----- EXTRACTED DATA

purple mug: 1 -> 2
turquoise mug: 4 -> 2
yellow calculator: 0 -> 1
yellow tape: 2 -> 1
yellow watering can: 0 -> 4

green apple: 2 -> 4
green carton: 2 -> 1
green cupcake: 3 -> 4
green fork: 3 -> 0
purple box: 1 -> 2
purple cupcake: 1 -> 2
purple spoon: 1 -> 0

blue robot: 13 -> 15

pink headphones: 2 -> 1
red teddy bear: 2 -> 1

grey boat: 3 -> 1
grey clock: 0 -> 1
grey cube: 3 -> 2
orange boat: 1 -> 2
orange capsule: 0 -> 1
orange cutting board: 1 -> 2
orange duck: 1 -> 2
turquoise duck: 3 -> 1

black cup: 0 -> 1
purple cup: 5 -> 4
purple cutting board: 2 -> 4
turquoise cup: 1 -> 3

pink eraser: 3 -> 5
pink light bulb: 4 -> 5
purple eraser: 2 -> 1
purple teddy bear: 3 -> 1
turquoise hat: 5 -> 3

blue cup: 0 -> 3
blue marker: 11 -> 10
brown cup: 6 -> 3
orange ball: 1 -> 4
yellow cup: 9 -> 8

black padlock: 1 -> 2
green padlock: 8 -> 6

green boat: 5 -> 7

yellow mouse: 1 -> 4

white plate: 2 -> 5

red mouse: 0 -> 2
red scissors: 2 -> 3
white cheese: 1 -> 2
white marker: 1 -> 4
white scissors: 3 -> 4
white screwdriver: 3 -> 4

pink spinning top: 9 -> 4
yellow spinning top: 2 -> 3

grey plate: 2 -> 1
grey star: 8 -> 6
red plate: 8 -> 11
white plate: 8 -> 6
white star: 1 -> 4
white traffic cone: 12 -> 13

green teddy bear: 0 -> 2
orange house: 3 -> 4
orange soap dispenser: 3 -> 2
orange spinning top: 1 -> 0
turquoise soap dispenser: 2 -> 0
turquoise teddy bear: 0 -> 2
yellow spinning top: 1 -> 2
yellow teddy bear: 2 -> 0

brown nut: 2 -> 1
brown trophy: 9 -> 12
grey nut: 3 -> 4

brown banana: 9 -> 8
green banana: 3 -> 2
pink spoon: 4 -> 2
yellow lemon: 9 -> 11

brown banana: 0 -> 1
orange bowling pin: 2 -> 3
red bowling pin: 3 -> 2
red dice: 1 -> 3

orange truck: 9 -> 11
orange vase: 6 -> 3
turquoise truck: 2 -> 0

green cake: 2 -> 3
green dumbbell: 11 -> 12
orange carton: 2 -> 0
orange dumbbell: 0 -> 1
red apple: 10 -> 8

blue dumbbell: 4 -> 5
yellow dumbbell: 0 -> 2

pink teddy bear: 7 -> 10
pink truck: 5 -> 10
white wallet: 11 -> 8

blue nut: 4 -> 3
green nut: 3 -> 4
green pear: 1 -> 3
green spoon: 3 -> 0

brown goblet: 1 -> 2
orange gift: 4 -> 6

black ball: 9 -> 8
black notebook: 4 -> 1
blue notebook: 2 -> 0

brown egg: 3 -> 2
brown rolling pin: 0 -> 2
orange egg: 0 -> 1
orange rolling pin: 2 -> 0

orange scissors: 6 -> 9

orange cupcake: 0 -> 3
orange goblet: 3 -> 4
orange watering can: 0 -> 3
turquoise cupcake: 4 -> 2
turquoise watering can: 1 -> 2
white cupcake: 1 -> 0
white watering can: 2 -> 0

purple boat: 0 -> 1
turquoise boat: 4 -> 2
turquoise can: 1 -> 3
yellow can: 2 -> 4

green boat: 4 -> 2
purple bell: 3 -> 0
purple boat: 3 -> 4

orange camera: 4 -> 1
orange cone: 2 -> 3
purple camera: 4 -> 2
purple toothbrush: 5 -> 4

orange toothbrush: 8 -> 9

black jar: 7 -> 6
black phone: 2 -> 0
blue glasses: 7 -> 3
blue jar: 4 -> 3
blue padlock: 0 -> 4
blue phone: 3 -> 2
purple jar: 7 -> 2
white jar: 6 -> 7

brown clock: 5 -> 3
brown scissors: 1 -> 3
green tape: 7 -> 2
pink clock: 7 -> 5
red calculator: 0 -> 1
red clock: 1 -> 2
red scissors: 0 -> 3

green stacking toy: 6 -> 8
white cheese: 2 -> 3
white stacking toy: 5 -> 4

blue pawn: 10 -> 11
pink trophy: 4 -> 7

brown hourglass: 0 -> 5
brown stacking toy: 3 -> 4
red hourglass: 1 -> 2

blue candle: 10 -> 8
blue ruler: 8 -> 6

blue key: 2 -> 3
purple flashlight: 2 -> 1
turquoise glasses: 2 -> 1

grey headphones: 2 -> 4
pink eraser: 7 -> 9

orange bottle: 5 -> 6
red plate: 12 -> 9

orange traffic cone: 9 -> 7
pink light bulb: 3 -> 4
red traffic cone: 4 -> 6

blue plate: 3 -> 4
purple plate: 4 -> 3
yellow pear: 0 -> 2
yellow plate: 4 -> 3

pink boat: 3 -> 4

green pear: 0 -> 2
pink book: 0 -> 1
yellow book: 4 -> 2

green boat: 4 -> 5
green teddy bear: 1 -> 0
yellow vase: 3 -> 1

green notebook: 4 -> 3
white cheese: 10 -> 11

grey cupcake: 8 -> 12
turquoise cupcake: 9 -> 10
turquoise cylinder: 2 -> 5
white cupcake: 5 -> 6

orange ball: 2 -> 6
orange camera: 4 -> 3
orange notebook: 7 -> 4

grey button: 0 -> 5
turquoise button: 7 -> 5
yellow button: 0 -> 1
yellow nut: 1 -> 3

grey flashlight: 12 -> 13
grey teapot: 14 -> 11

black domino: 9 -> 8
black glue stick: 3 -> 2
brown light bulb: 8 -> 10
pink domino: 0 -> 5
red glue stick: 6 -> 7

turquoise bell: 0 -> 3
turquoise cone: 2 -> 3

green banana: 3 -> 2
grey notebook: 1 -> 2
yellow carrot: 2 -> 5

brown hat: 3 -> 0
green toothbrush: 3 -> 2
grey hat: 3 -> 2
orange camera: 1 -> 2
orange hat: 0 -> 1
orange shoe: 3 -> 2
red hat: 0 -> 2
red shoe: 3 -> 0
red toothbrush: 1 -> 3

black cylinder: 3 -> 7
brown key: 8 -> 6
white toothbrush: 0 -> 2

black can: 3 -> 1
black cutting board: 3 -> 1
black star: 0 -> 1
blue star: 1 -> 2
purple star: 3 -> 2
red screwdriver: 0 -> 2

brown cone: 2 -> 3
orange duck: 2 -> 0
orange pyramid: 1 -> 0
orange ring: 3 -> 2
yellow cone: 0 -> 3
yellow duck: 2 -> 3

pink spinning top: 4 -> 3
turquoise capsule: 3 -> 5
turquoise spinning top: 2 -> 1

----------

**EXERCISE INSTRUCTIONS**. Please go through the data above and copy each line that has the word "capsule".

**ANSWER BELOW**.
orange capsule: 0 -> 1
turquoise capsule: 3 -> 5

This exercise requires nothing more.